(Material provided begins)

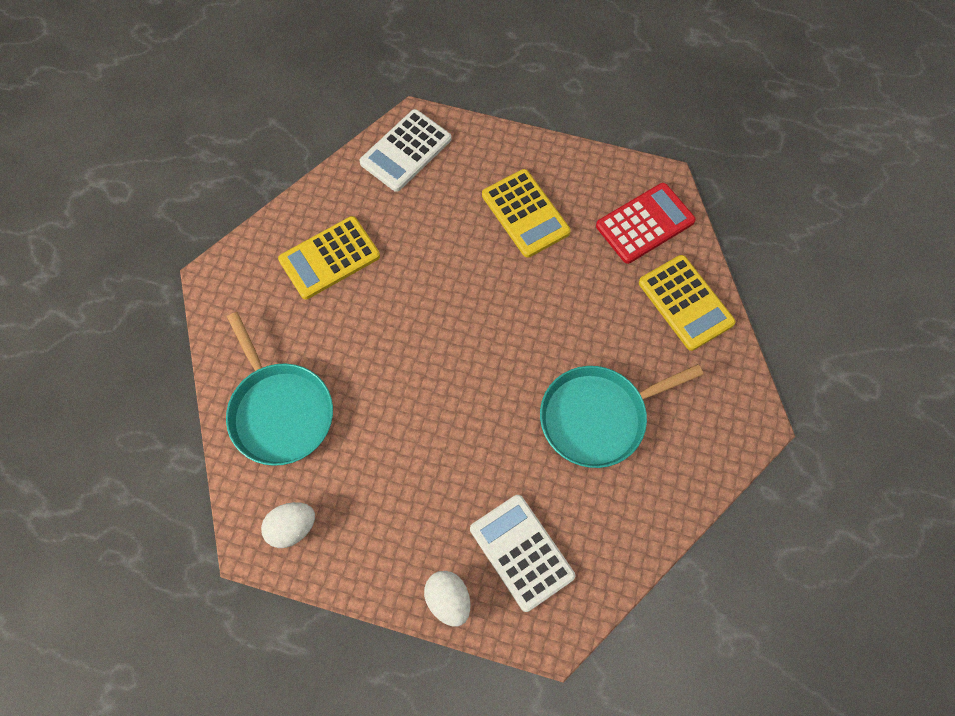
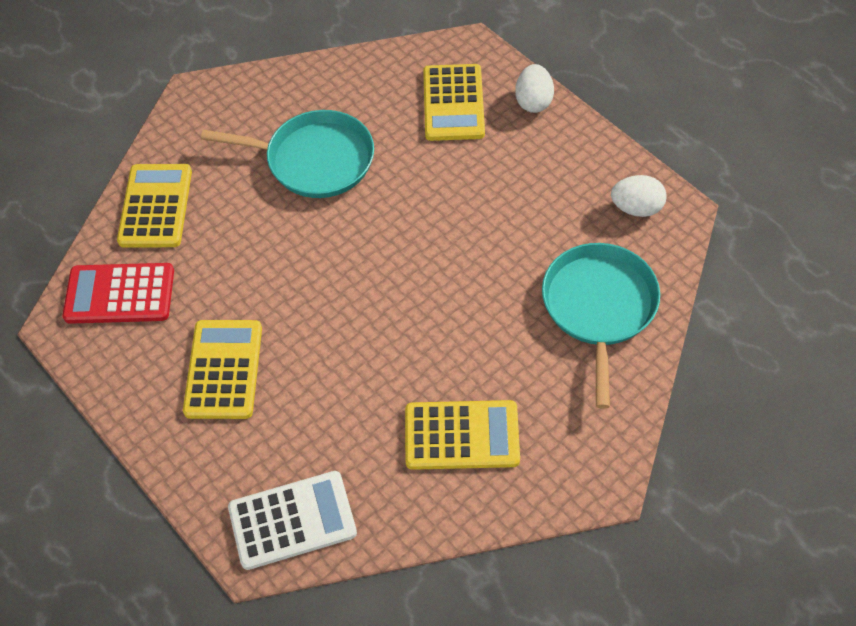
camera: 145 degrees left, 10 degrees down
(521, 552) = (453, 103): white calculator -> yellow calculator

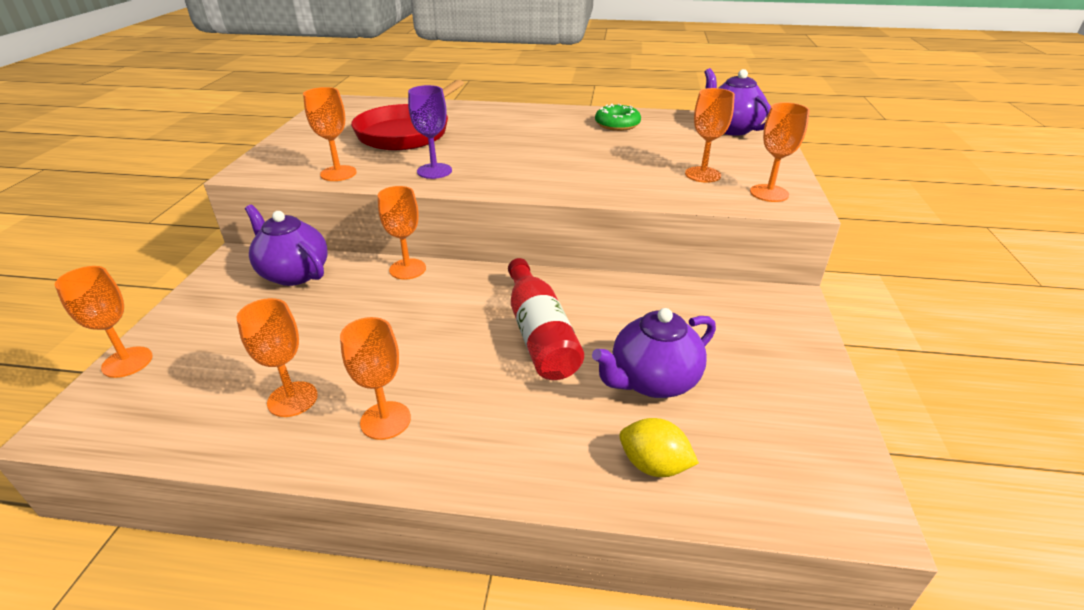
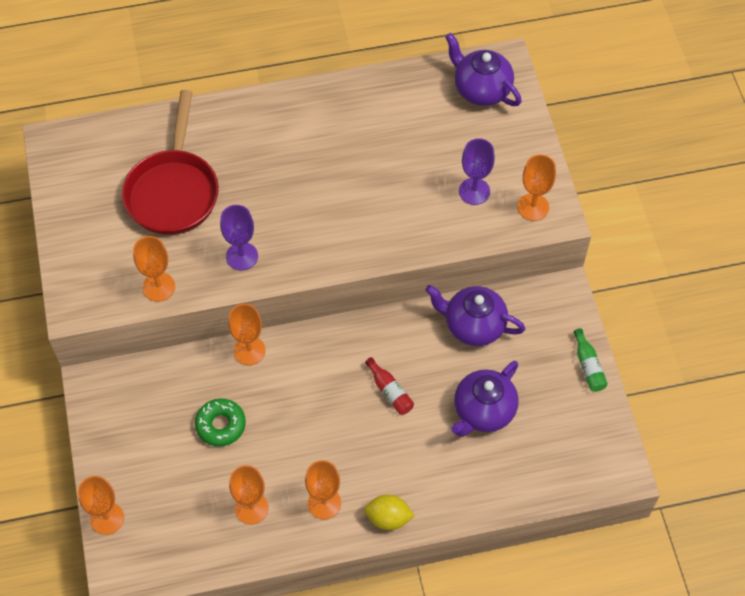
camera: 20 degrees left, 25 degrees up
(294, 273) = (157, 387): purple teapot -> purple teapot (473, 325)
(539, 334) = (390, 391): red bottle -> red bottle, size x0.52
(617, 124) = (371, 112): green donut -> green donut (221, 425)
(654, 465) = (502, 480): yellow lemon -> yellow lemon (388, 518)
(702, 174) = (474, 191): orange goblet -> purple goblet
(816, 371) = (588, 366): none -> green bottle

(Material provided ends)

What this task involves
An exact repeat of the lines from the one containing "(539, 334) = (390, 391): red" through the final line above, both included, is the whole answer.

Solution for this task
(539, 334) = (390, 391): red bottle -> red bottle, size x0.52
(617, 124) = (371, 112): green donut -> green donut (221, 425)
(654, 465) = (502, 480): yellow lemon -> yellow lemon (388, 518)
(702, 174) = (474, 191): orange goblet -> purple goblet
(816, 371) = (588, 366): none -> green bottle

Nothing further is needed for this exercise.